Objective: Transcribe every line of the material below without any change, and omit the lines that stand for pictures.

Collection entries
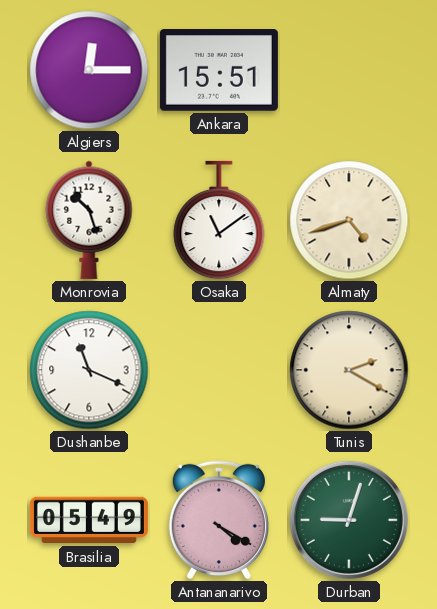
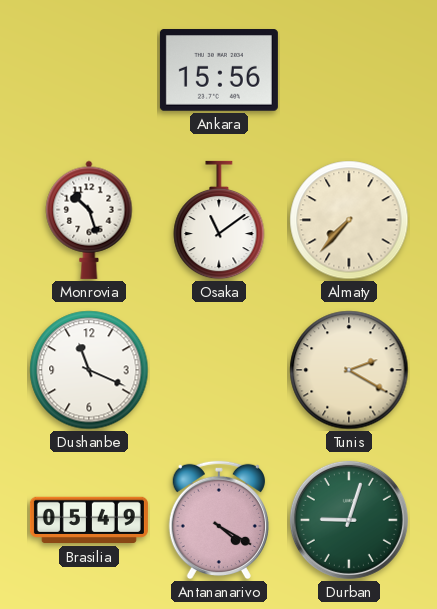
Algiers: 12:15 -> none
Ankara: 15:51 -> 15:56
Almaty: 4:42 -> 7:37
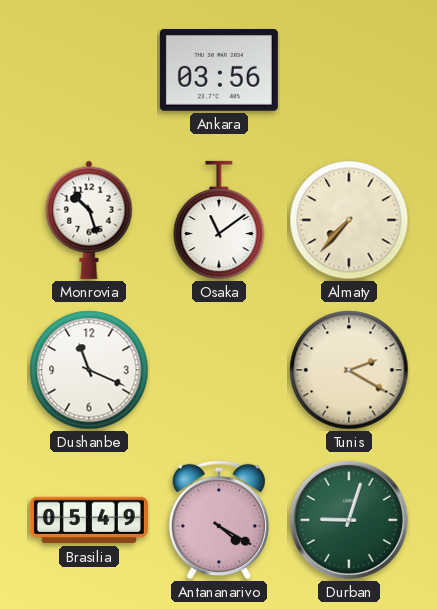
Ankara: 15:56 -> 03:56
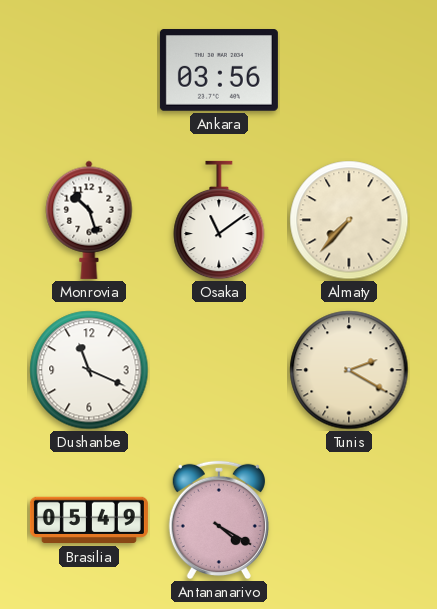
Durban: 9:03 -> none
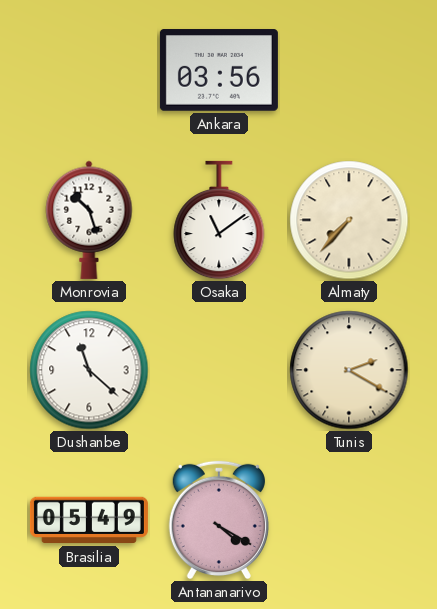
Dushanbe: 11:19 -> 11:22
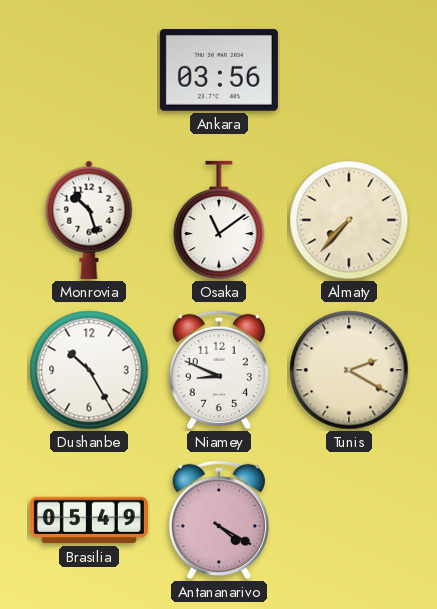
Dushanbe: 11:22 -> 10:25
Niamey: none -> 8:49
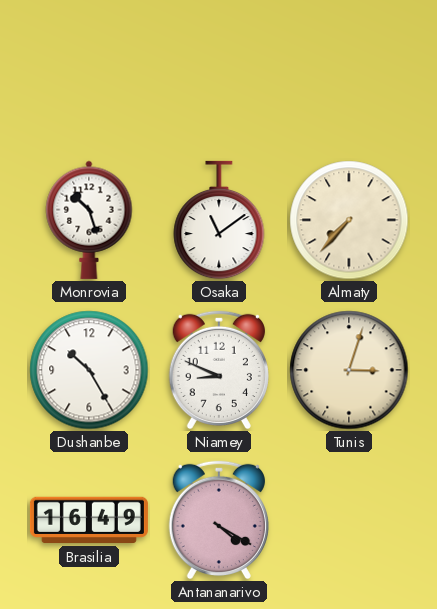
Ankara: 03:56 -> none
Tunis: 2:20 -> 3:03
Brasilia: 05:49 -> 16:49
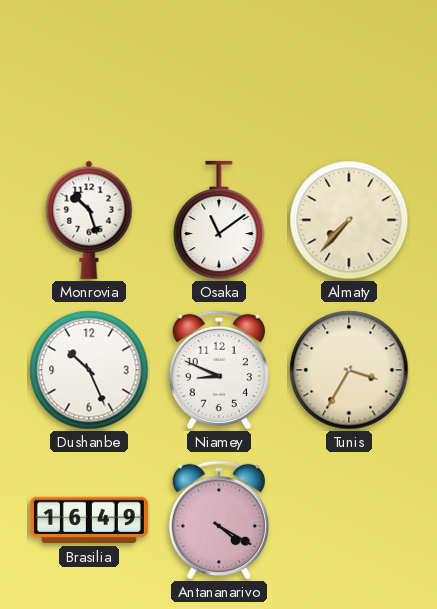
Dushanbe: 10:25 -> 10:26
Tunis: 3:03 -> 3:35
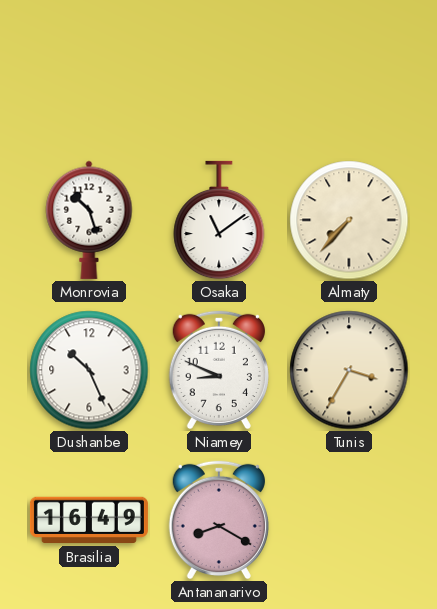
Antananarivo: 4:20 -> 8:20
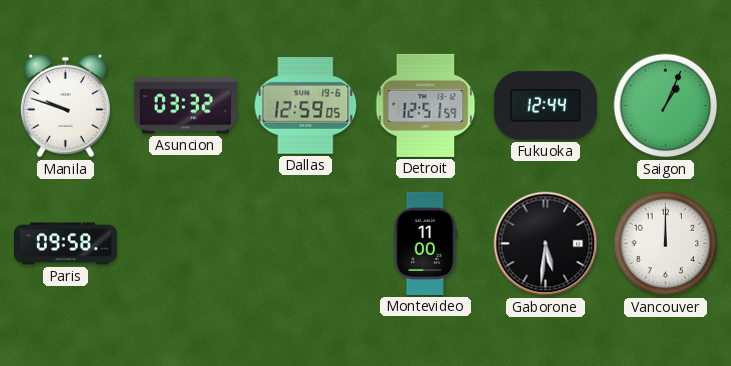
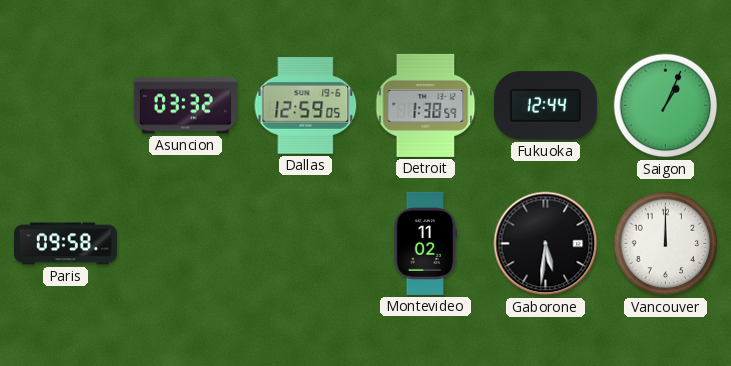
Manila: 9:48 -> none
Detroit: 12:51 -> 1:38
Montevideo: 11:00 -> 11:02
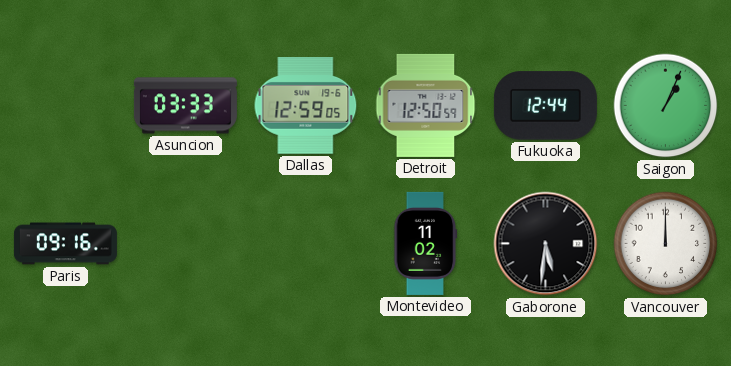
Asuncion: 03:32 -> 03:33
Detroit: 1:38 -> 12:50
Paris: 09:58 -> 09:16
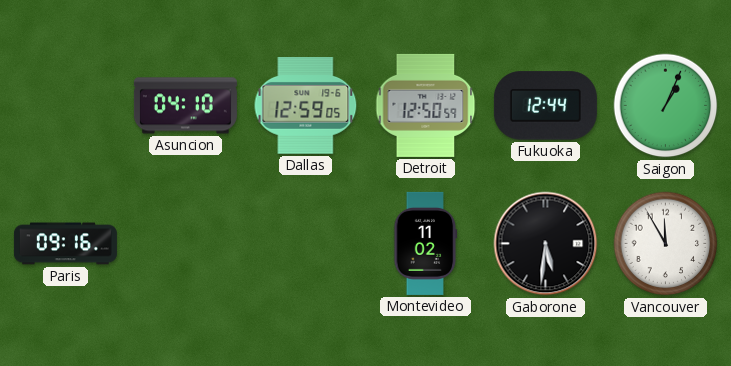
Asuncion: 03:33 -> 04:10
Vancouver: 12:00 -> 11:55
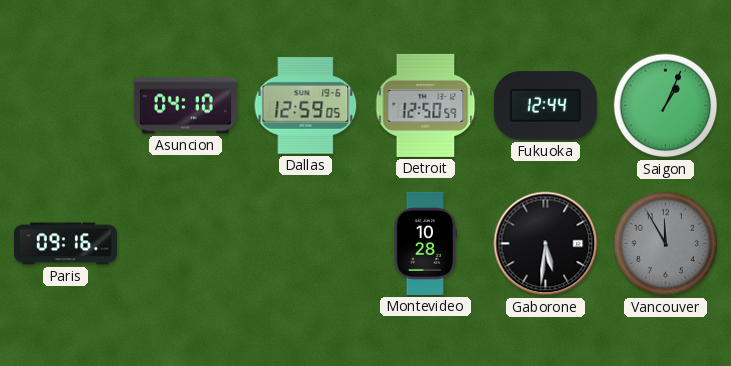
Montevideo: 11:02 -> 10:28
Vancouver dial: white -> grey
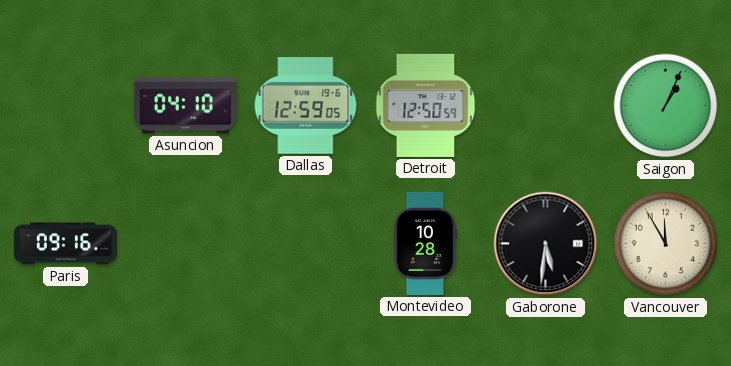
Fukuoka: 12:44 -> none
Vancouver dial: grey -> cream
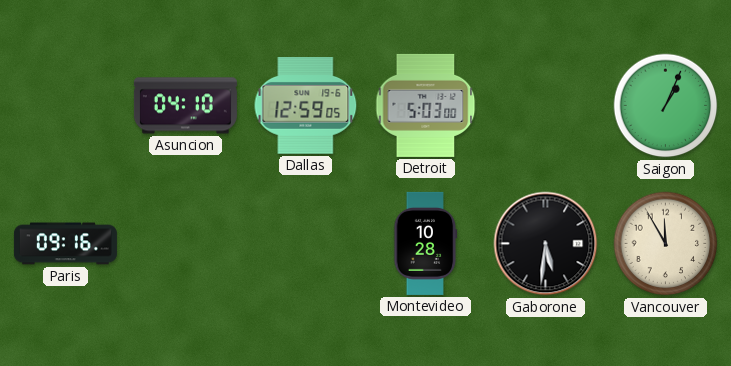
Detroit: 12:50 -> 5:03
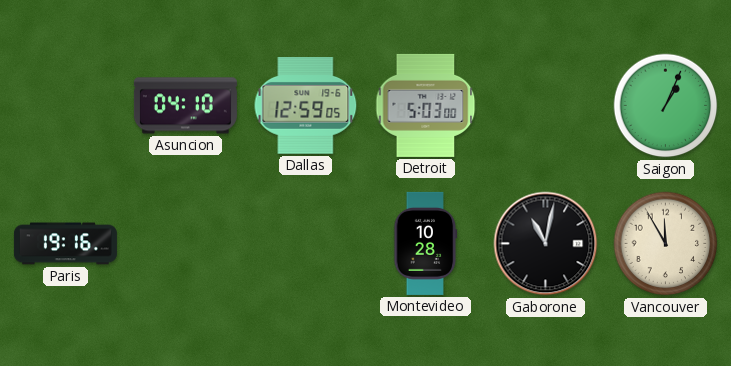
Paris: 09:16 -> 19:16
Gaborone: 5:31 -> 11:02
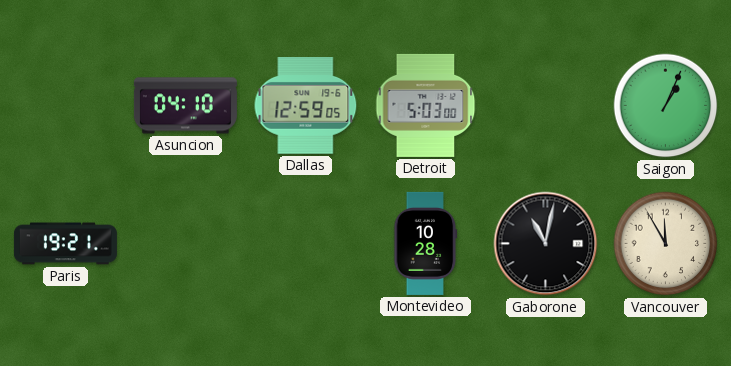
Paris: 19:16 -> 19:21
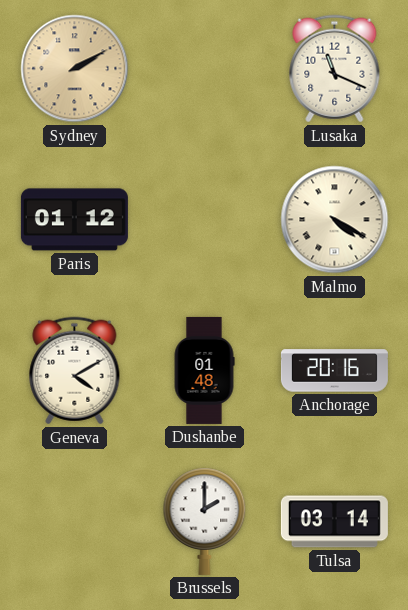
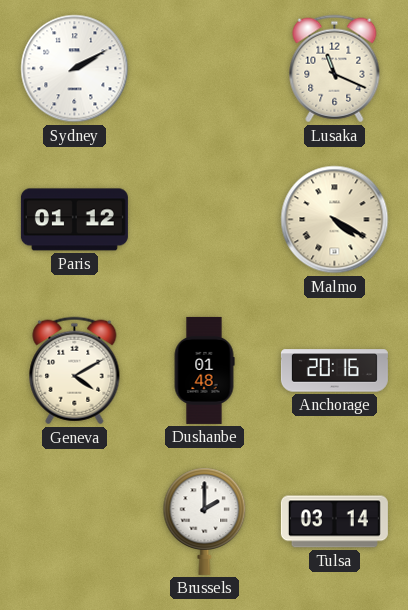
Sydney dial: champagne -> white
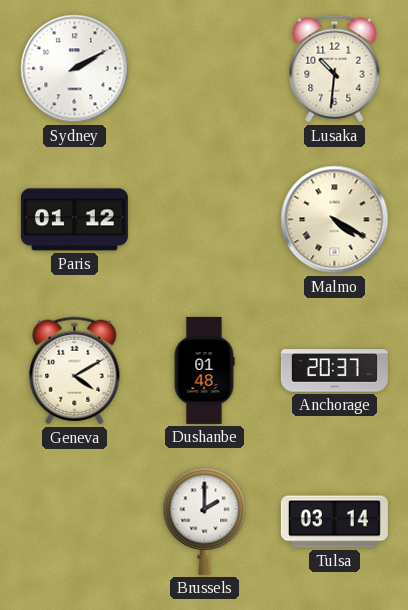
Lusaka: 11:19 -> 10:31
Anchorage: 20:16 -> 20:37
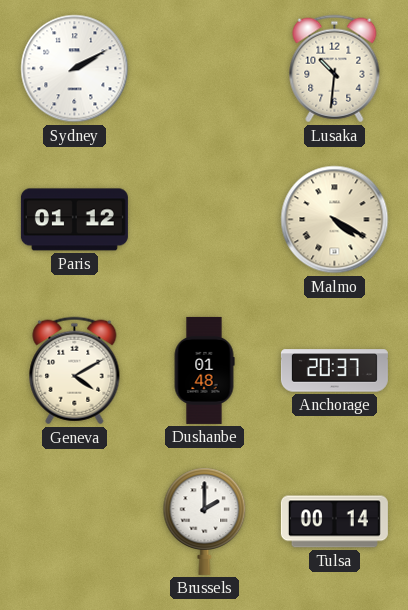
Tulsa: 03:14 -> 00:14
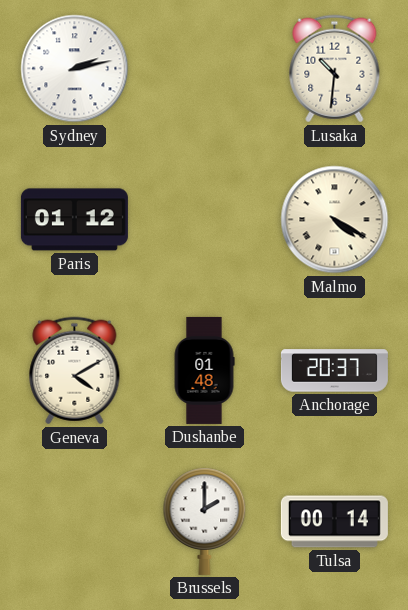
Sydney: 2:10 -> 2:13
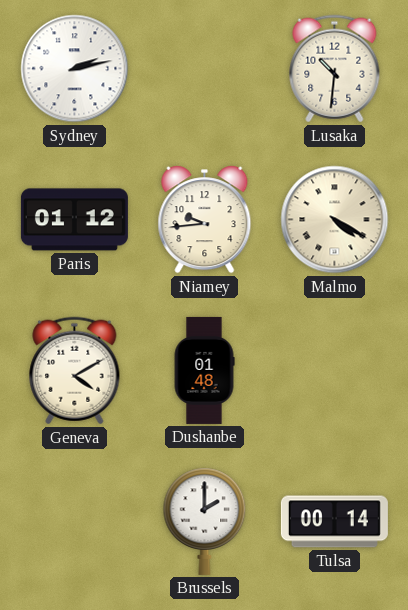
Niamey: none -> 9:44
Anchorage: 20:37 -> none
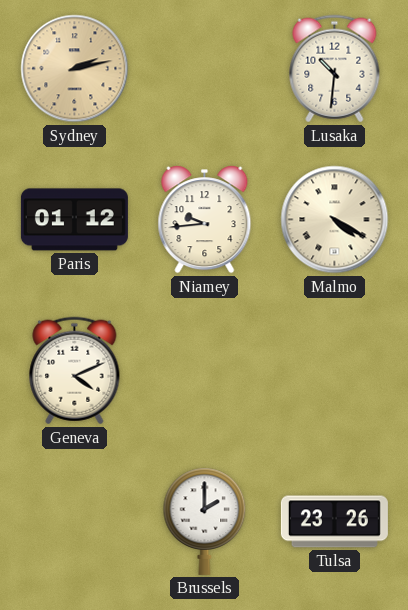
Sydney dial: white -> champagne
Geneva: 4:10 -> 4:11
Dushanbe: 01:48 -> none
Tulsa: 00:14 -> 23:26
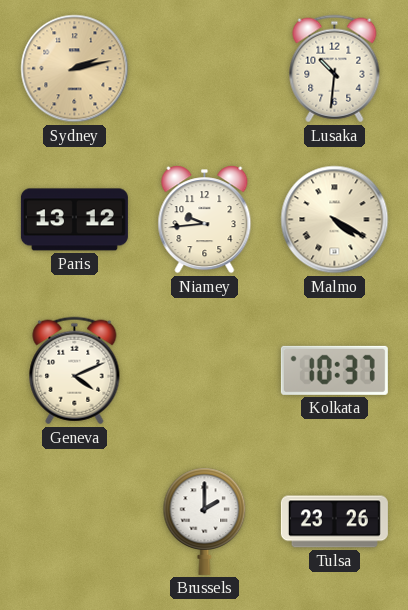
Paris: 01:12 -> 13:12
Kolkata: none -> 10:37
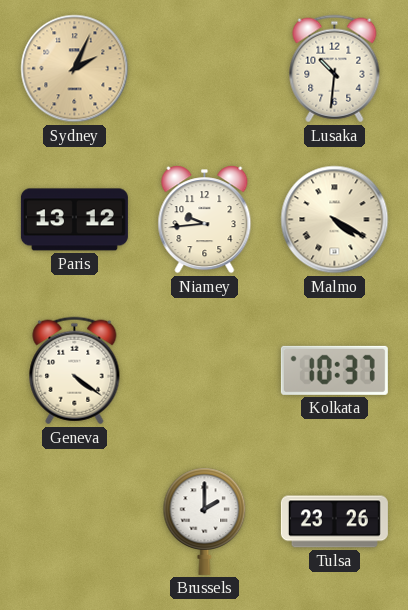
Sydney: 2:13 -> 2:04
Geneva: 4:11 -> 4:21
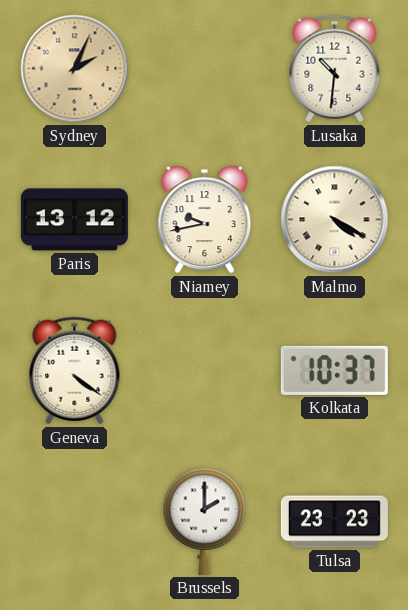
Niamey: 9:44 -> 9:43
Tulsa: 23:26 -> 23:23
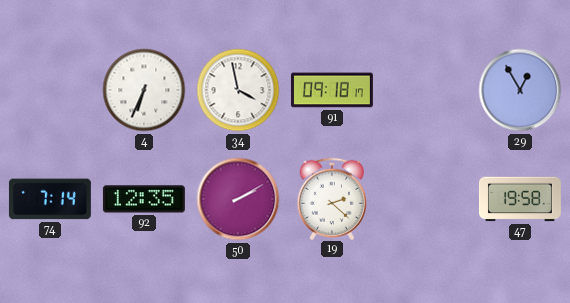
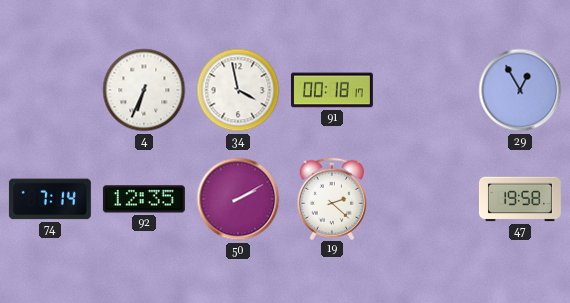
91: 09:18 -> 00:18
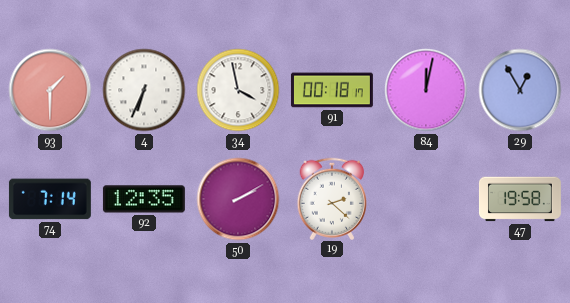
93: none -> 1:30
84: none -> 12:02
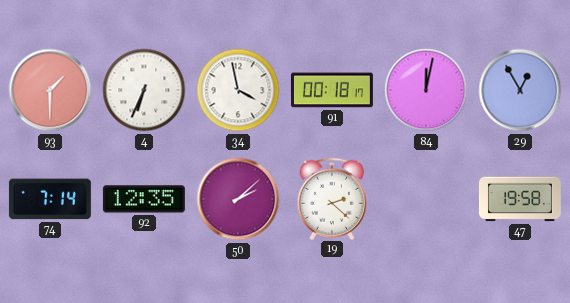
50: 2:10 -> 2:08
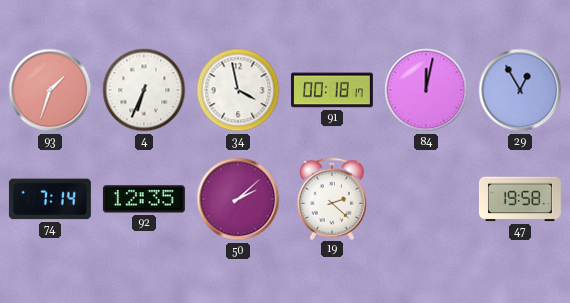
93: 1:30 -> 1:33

Full response:
Algiers: 12:15 -> none
Ankara: 15:51 -> 15:56
Almaty: 4:42 -> 7:37
Ankara: 15:56 -> 03:56
Durban: 9:03 -> none
Dushanbe: 11:19 -> 11:22
Dushanbe: 11:22 -> 10:25
Niamey: none -> 8:49
Ankara: 03:56 -> none
Tunis: 2:20 -> 3:03
Brasilia: 05:49 -> 16:49
Dushanbe: 10:25 -> 10:26
Tunis: 3:03 -> 3:35
Antananarivo: 4:20 -> 8:20
Manila: 9:48 -> none
Detroit: 12:51 -> 1:38
Montevideo: 11:00 -> 11:02
Asuncion: 03:32 -> 03:33
Detroit: 1:38 -> 12:50
Paris: 09:58 -> 09:16
Asuncion: 03:33 -> 04:10
Vancouver: 12:00 -> 11:55
Montevideo: 11:02 -> 10:28
Vancouver dial: white -> grey
Fukuoka: 12:44 -> none
Vancouver dial: grey -> cream
Detroit: 12:50 -> 5:03
Paris: 09:16 -> 19:16
Gaborone: 5:31 -> 11:02
Paris: 19:16 -> 19:21
Sydney dial: champagne -> white
Lusaka: 11:19 -> 10:31
Anchorage: 20:16 -> 20:37
Tulsa: 03:14 -> 00:14
Sydney: 2:10 -> 2:13
Niamey: none -> 9:44
Anchorage: 20:37 -> none
Sydney dial: white -> champagne
Geneva: 4:10 -> 4:11
Dushanbe: 01:48 -> none
Tulsa: 00:14 -> 23:26
Paris: 01:12 -> 13:12
Kolkata: none -> 10:37
Sydney: 2:13 -> 2:04
Geneva: 4:11 -> 4:21
Niamey: 9:44 -> 9:43
Tulsa: 23:26 -> 23:23
91: 09:18 -> 00:18
93: none -> 1:30
84: none -> 12:02
50: 2:10 -> 2:08
93: 1:30 -> 1:33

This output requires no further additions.